Job item: List each line of the data in which the string "degrees" appears.
──────── Working data ────────
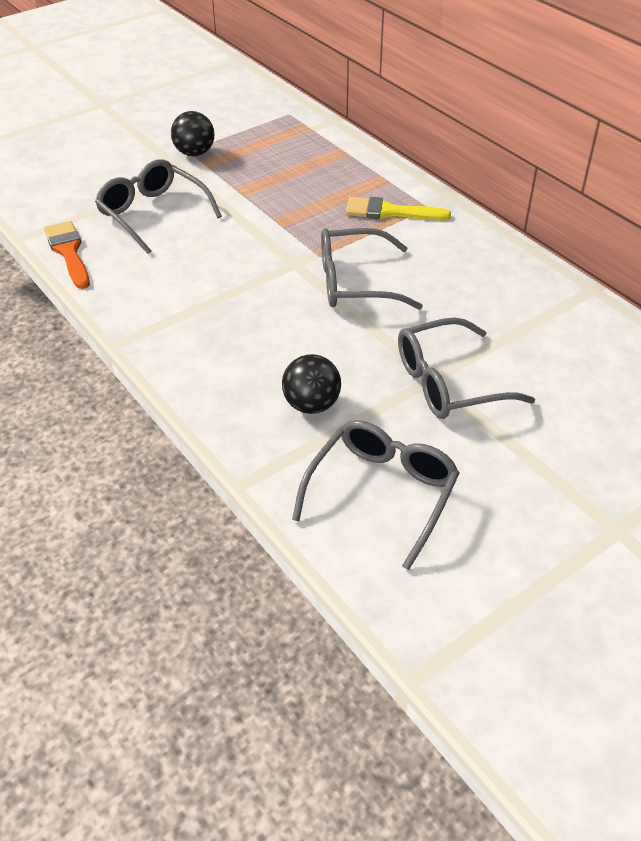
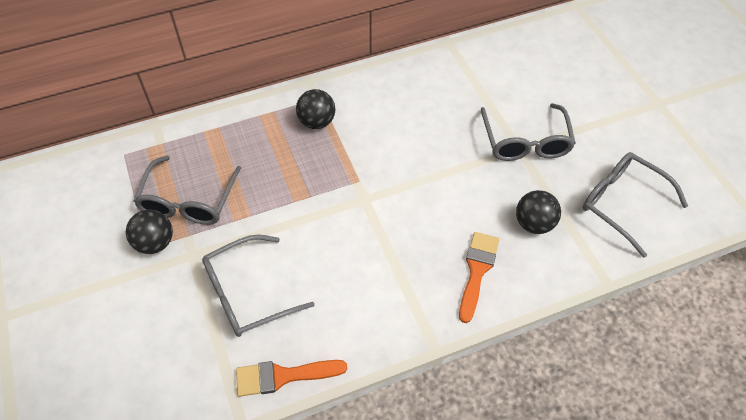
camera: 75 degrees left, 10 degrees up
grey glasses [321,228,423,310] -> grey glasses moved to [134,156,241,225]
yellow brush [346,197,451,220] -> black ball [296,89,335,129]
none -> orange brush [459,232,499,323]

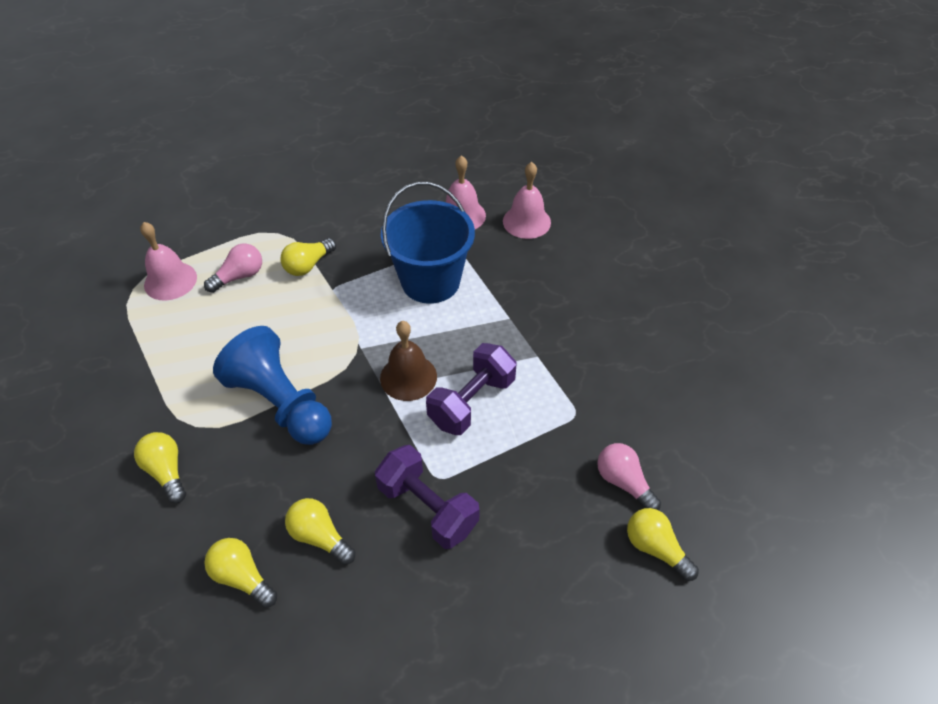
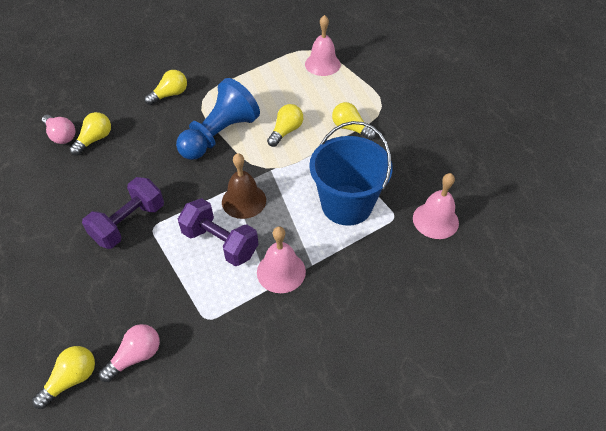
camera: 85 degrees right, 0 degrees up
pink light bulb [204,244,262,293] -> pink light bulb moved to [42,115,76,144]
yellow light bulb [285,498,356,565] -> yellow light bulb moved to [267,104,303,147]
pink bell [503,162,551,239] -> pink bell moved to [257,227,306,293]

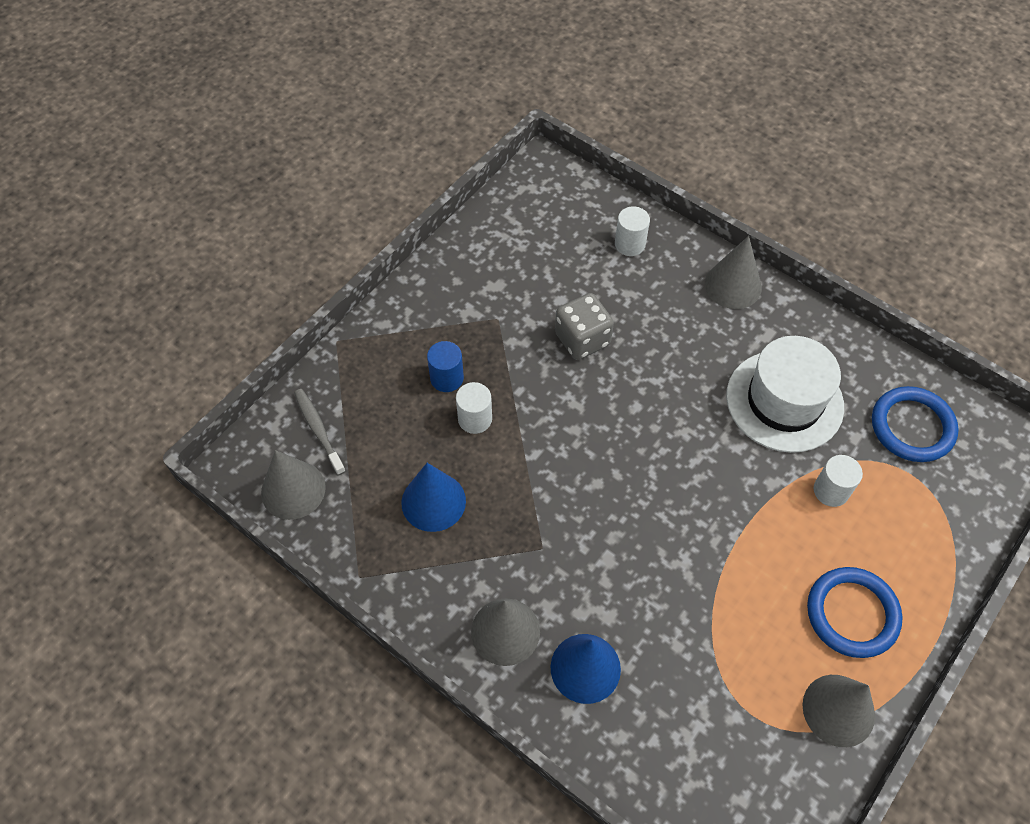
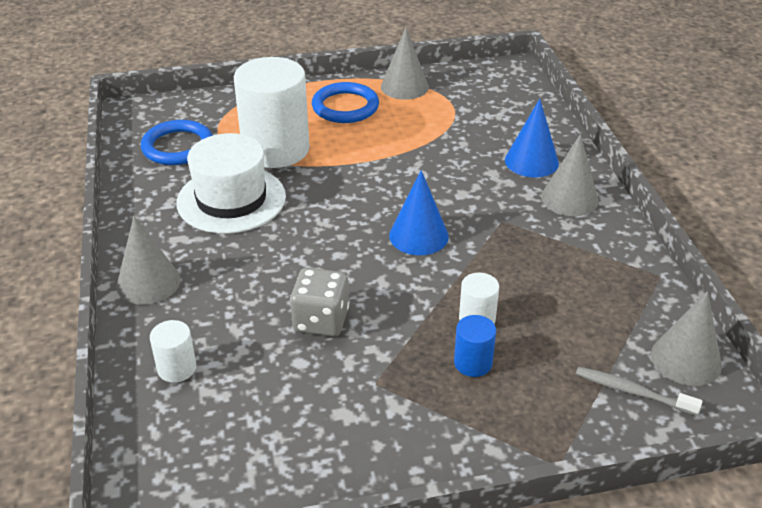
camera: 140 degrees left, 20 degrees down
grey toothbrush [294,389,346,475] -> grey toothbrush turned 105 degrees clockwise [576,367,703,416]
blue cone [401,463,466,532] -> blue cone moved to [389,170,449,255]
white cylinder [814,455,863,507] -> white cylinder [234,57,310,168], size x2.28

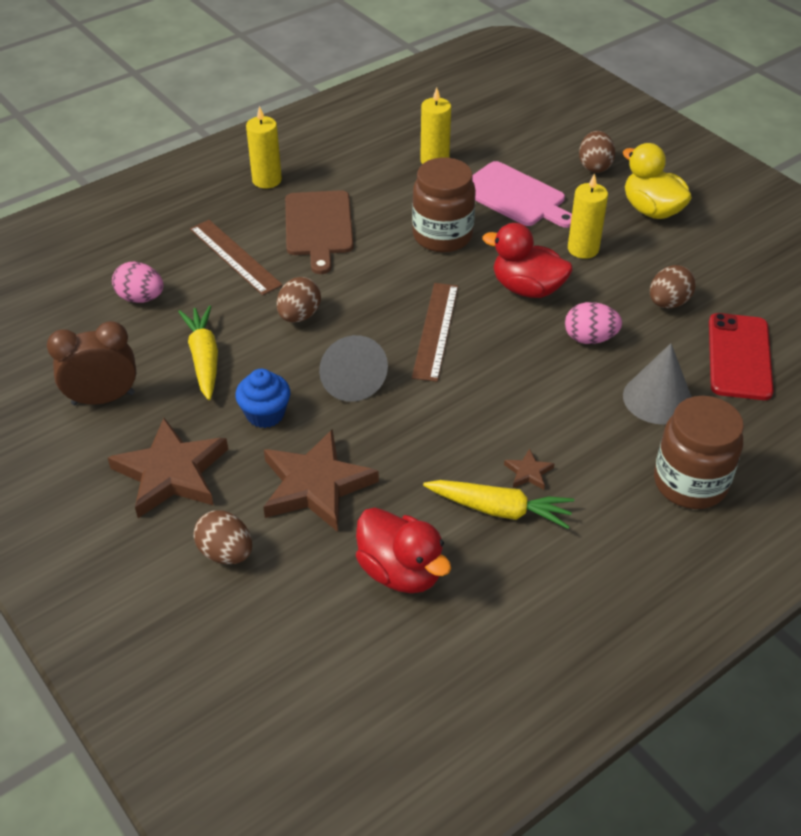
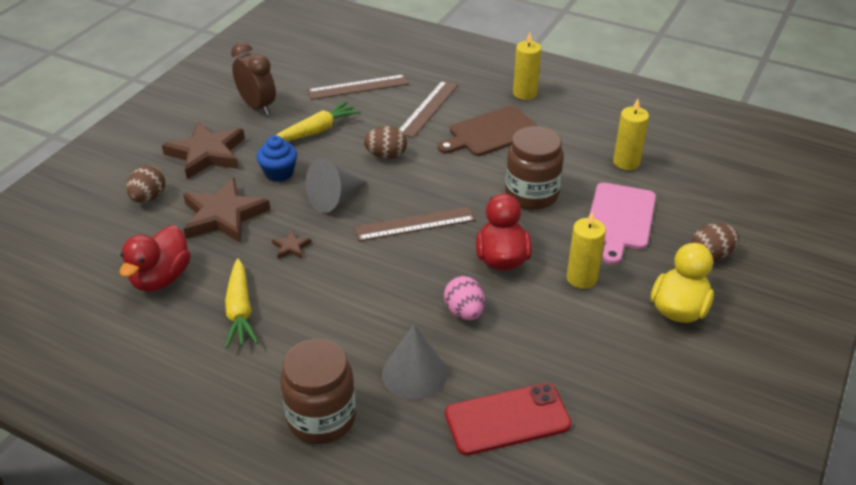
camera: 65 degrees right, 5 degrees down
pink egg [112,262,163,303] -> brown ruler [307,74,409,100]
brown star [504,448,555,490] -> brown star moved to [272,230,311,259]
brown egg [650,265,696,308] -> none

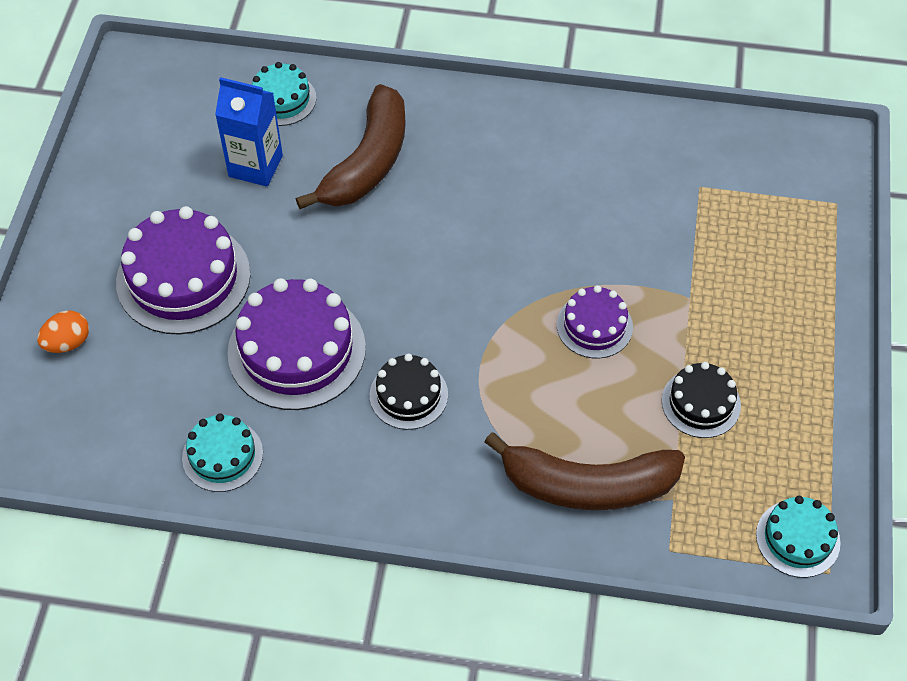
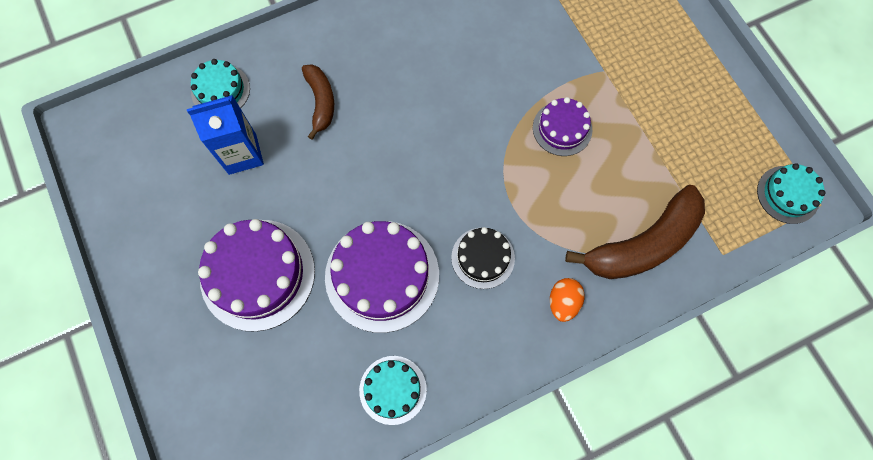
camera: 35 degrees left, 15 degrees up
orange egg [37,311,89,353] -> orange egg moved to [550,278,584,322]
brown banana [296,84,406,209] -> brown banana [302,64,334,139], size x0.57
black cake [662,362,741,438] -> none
────────
Answer box:
camera: 75 degrees left, 10 degrees up
camera: 85 degrees right, 0 degrees up
camera: 140 degrees left, 20 degrees down
grey toothbrush [294,389,346,475] -> grey toothbrush turned 105 degrees clockwise [576,367,703,416]
camera: 65 degrees right, 5 degrees down
camera: 35 degrees left, 15 degrees up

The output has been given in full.